* **MATERIAL TO PROCESS**
======

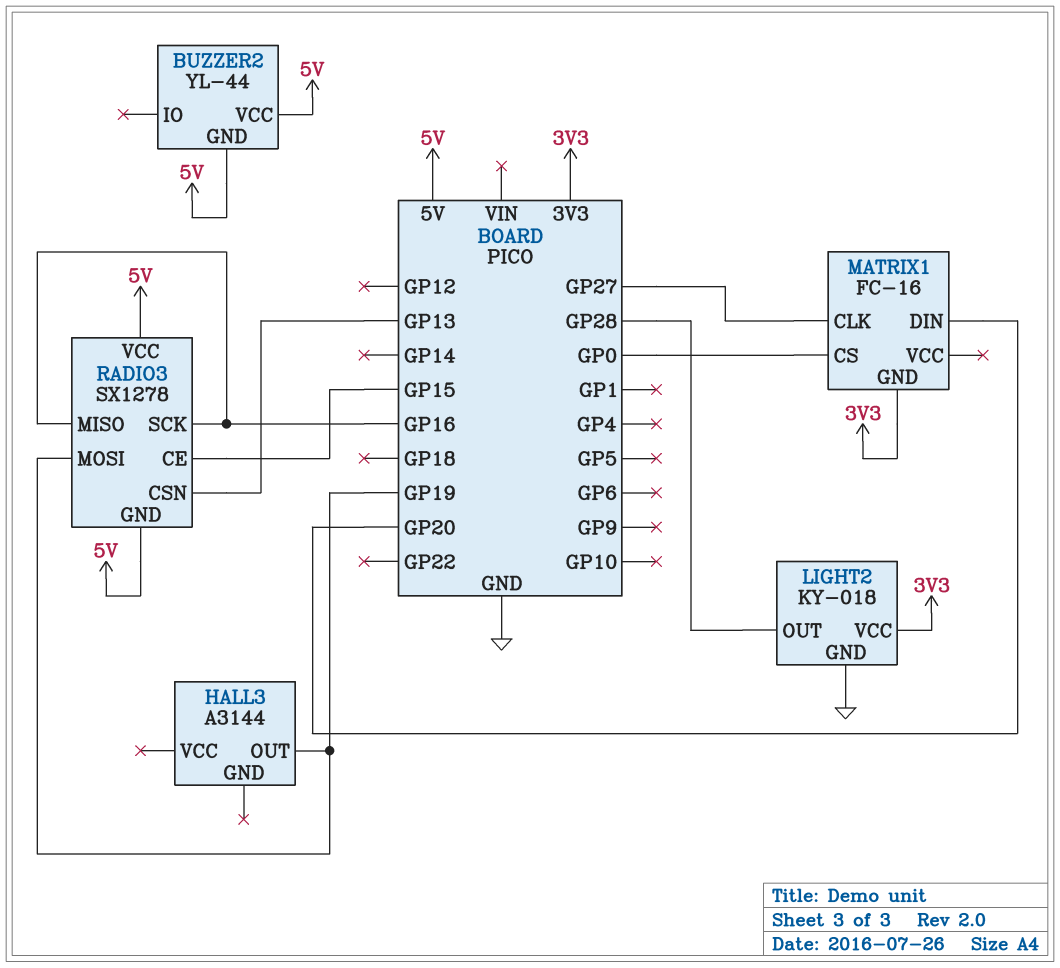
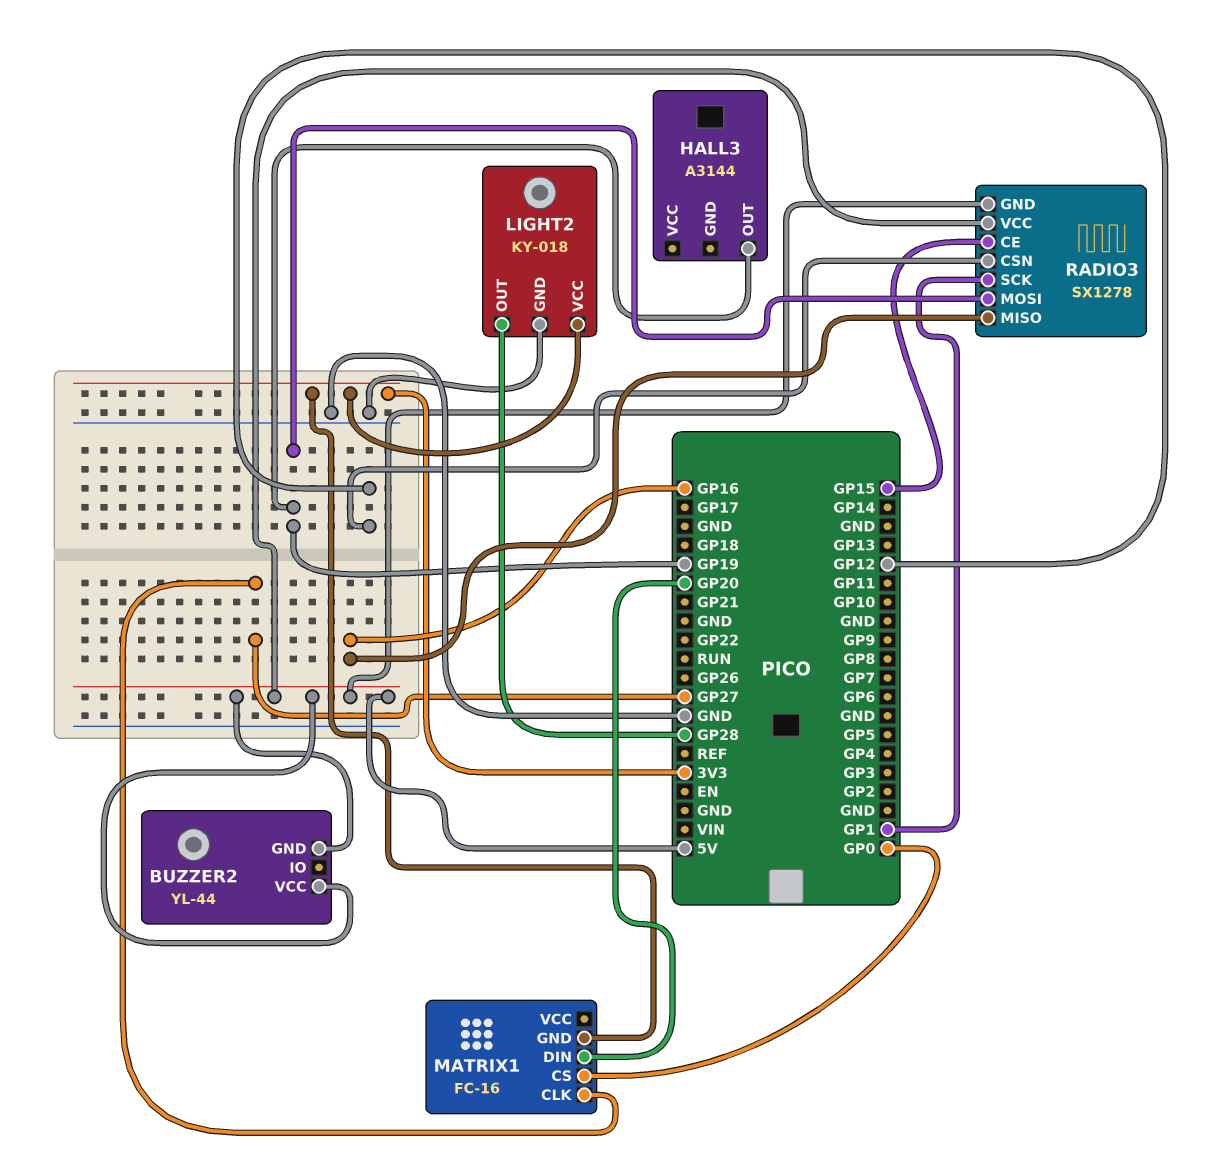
RADIO3 pin CSN: GP13 -> GP12
RADIO3 pin SCK: GP16 -> GP1

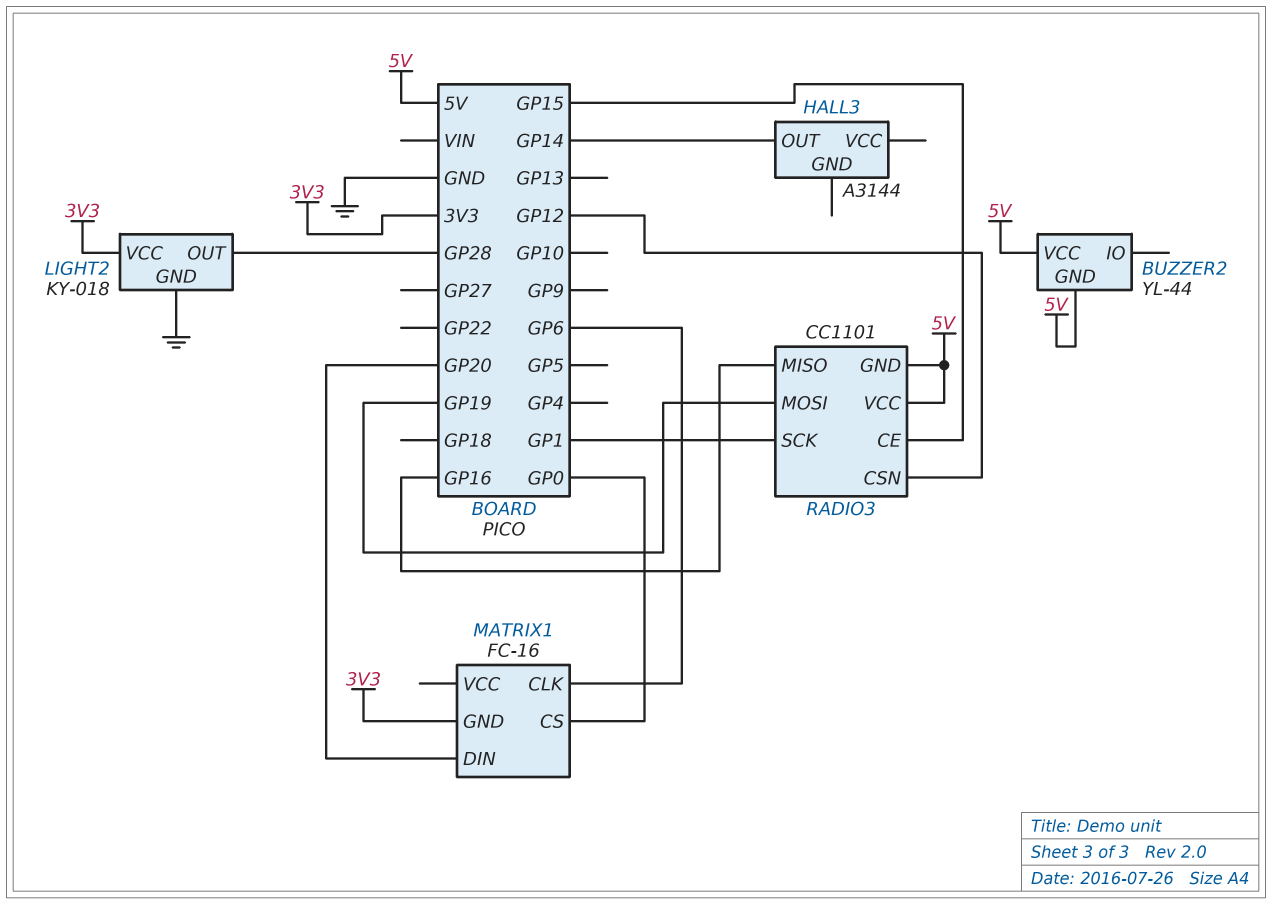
HALL3 pin OUT: GP19 -> GP14
MATRIX1 pin CLK: GP27 -> GP6
RADIO3: SX1278 -> CC1101

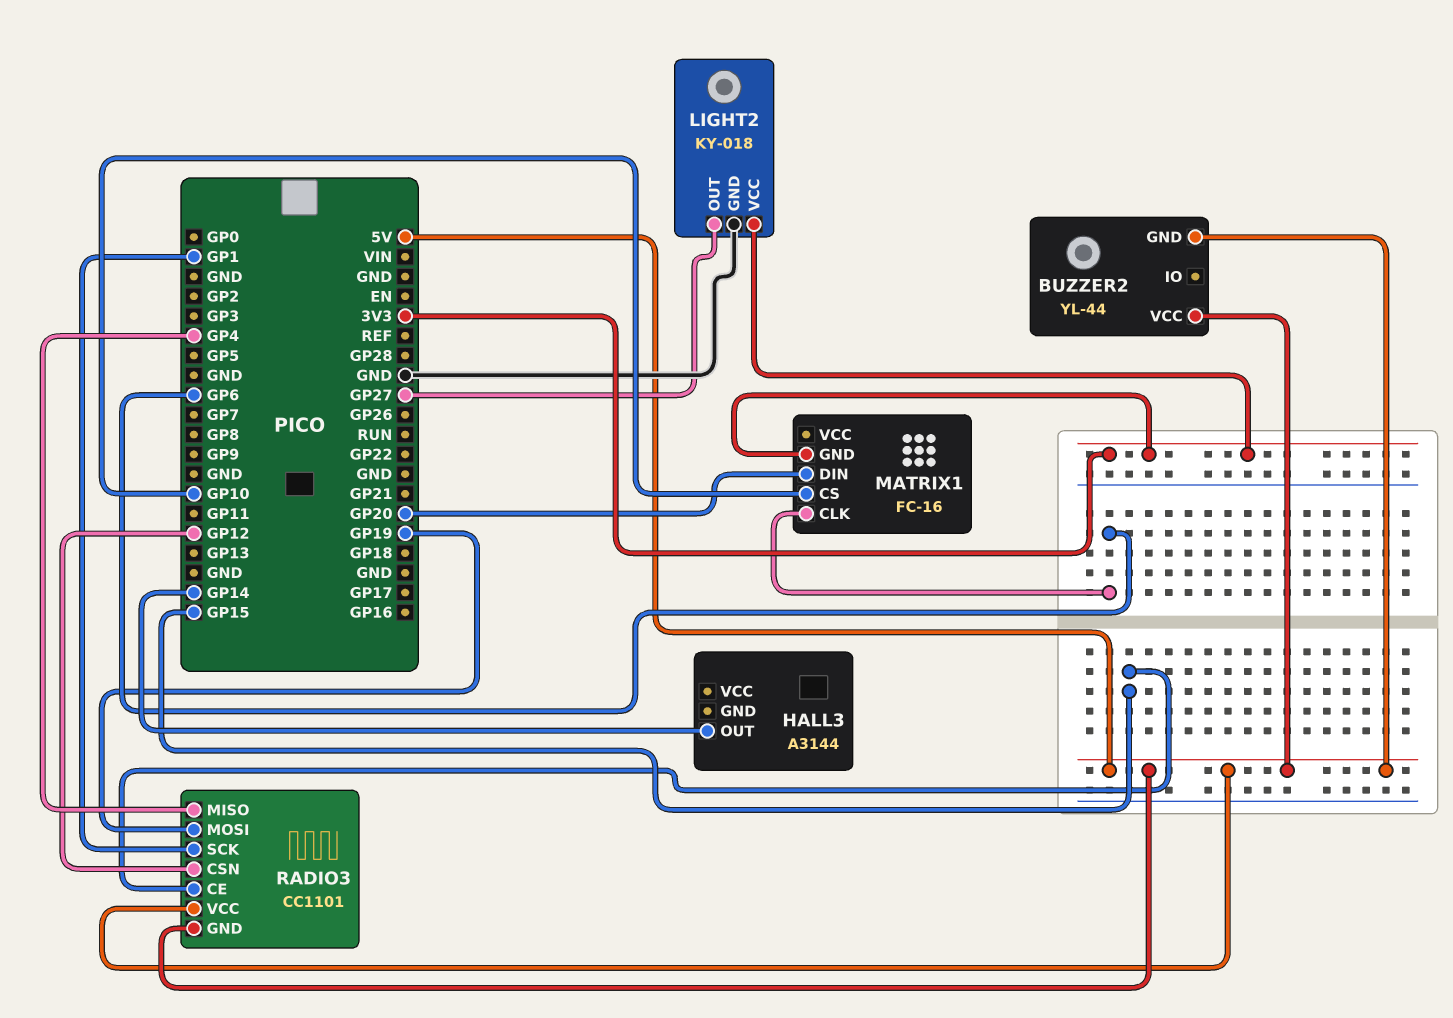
LIGHT2 pin OUT: GP28 -> GP27
MATRIX1 pin CS: GP0 -> GP10
RADIO3 pin MISO: GP16 -> GP4

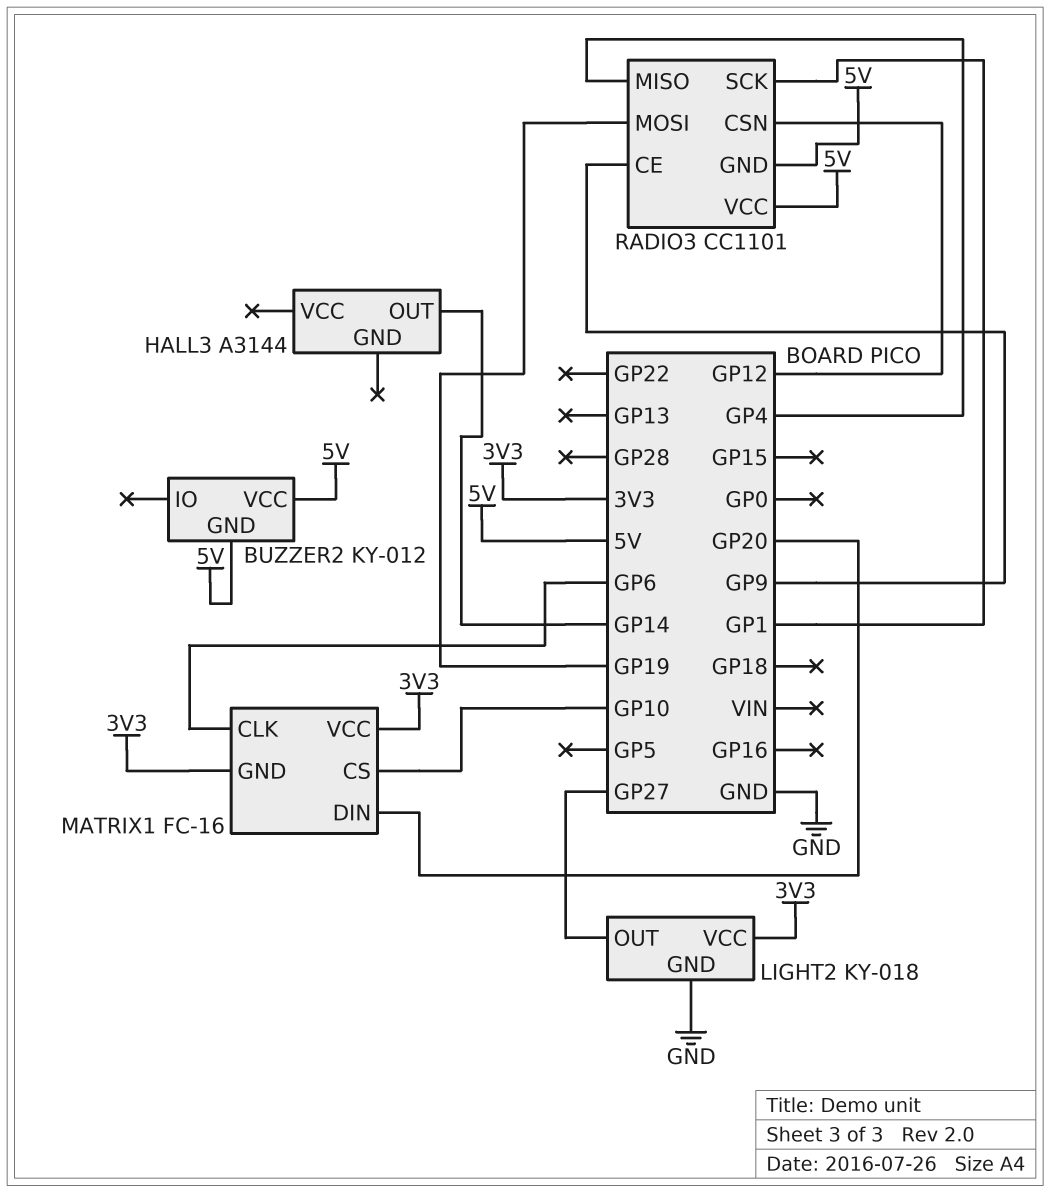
BUZZER2: YL-44 -> KY-012
MATRIX1 pin VCC: none -> 3V3
RADIO3 pin CE: GP15 -> GP9

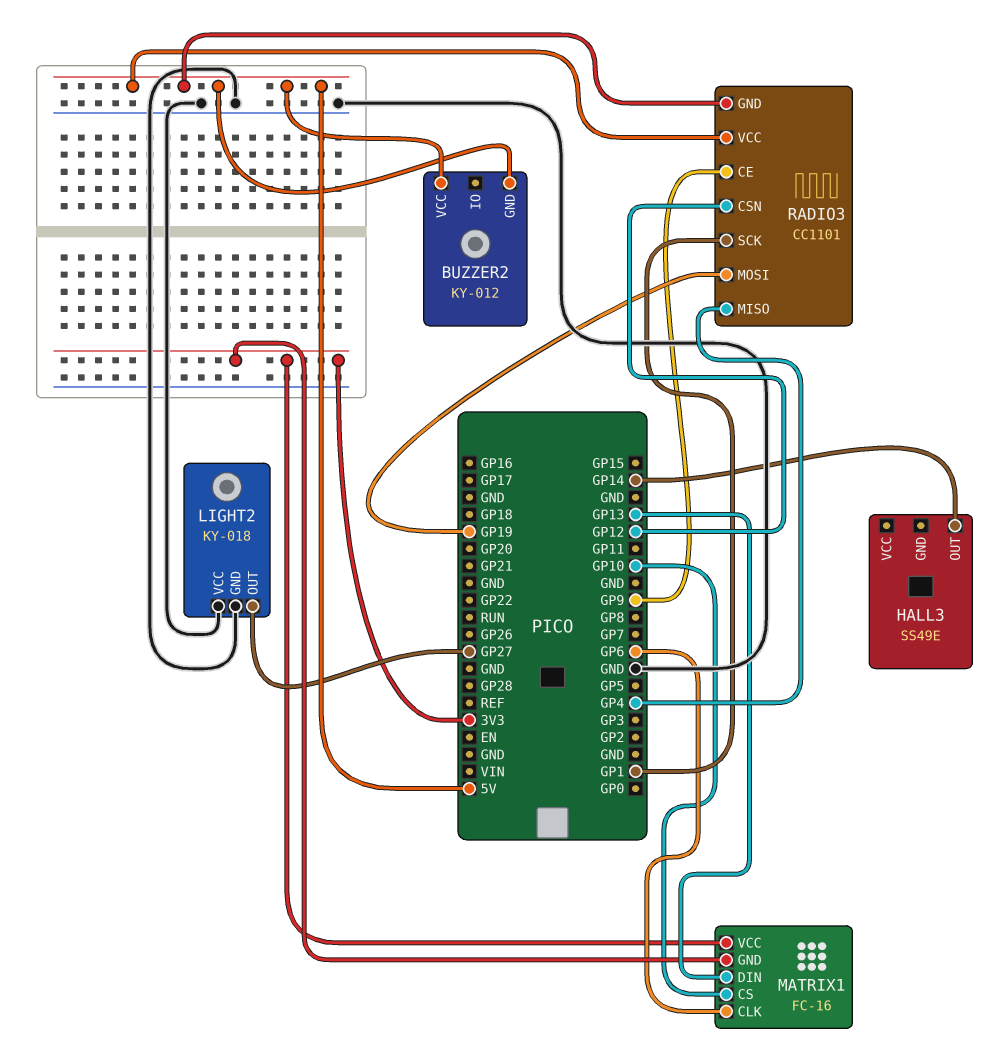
HALL3: A3144 -> SS49E
LIGHT2 pin VCC: 3V3 -> GND
MATRIX1 pin DIN: GP20 -> GP13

======

* **YOUR INSTRUCTIONS**
Verbatim copy with pictures excluded: write out the records above in full.

* **SOLUTION TO THIS TASK**
RADIO3 pin CSN: GP13 -> GP12
RADIO3 pin SCK: GP16 -> GP1

HALL3 pin OUT: GP19 -> GP14
MATRIX1 pin CLK: GP27 -> GP6
RADIO3: SX1278 -> CC1101

LIGHT2 pin OUT: GP28 -> GP27
MATRIX1 pin CS: GP0 -> GP10
RADIO3 pin MISO: GP16 -> GP4

BUZZER2: YL-44 -> KY-012
MATRIX1 pin VCC: none -> 3V3
RADIO3 pin CE: GP15 -> GP9

HALL3: A3144 -> SS49E
LIGHT2 pin VCC: 3V3 -> GND
MATRIX1 pin DIN: GP20 -> GP13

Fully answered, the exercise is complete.